BEGIN

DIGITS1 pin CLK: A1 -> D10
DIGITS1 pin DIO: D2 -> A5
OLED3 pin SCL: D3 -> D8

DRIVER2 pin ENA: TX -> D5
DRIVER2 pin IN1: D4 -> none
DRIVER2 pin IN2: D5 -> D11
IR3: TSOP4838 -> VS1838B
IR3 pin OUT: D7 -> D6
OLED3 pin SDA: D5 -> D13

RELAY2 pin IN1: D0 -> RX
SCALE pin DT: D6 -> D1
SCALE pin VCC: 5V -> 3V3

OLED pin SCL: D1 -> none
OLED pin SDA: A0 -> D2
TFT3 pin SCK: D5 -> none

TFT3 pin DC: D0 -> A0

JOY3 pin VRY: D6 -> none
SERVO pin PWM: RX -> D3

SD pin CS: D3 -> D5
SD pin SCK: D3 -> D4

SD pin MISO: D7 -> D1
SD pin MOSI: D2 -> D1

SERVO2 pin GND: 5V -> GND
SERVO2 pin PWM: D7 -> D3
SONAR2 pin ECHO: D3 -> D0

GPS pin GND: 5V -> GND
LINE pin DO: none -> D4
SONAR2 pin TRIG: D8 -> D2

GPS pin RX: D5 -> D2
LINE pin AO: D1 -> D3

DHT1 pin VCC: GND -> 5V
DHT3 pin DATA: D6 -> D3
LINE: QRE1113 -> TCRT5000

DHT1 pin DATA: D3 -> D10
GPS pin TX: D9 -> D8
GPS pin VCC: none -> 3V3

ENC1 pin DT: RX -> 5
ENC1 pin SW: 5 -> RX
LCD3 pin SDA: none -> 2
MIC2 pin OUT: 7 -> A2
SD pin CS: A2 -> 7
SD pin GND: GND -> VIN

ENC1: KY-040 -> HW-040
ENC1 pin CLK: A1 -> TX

END

Work to be completed: All of the lines above need to be given again exactly.

Task output:
DIGITS1 pin CLK: A1 -> D10
DIGITS1 pin DIO: D2 -> A5
OLED3 pin SCL: D3 -> D8

DRIVER2 pin ENA: TX -> D5
DRIVER2 pin IN1: D4 -> none
DRIVER2 pin IN2: D5 -> D11
IR3: TSOP4838 -> VS1838B
IR3 pin OUT: D7 -> D6
OLED3 pin SDA: D5 -> D13

RELAY2 pin IN1: D0 -> RX
SCALE pin DT: D6 -> D1
SCALE pin VCC: 5V -> 3V3

OLED pin SCL: D1 -> none
OLED pin SDA: A0 -> D2
TFT3 pin SCK: D5 -> none

TFT3 pin DC: D0 -> A0

JOY3 pin VRY: D6 -> none
SERVO pin PWM: RX -> D3

SD pin CS: D3 -> D5
SD pin SCK: D3 -> D4

SD pin MISO: D7 -> D1
SD pin MOSI: D2 -> D1

SERVO2 pin GND: 5V -> GND
SERVO2 pin PWM: D7 -> D3
SONAR2 pin ECHO: D3 -> D0

GPS pin GND: 5V -> GND
LINE pin DO: none -> D4
SONAR2 pin TRIG: D8 -> D2

GPS pin RX: D5 -> D2
LINE pin AO: D1 -> D3

DHT1 pin VCC: GND -> 5V
DHT3 pin DATA: D6 -> D3
LINE: QRE1113 -> TCRT5000

DHT1 pin DATA: D3 -> D10
GPS pin TX: D9 -> D8
GPS pin VCC: none -> 3V3

ENC1 pin DT: RX -> 5
ENC1 pin SW: 5 -> RX
LCD3 pin SDA: none -> 2
MIC2 pin OUT: 7 -> A2
SD pin CS: A2 -> 7
SD pin GND: GND -> VIN

ENC1: KY-040 -> HW-040
ENC1 pin CLK: A1 -> TX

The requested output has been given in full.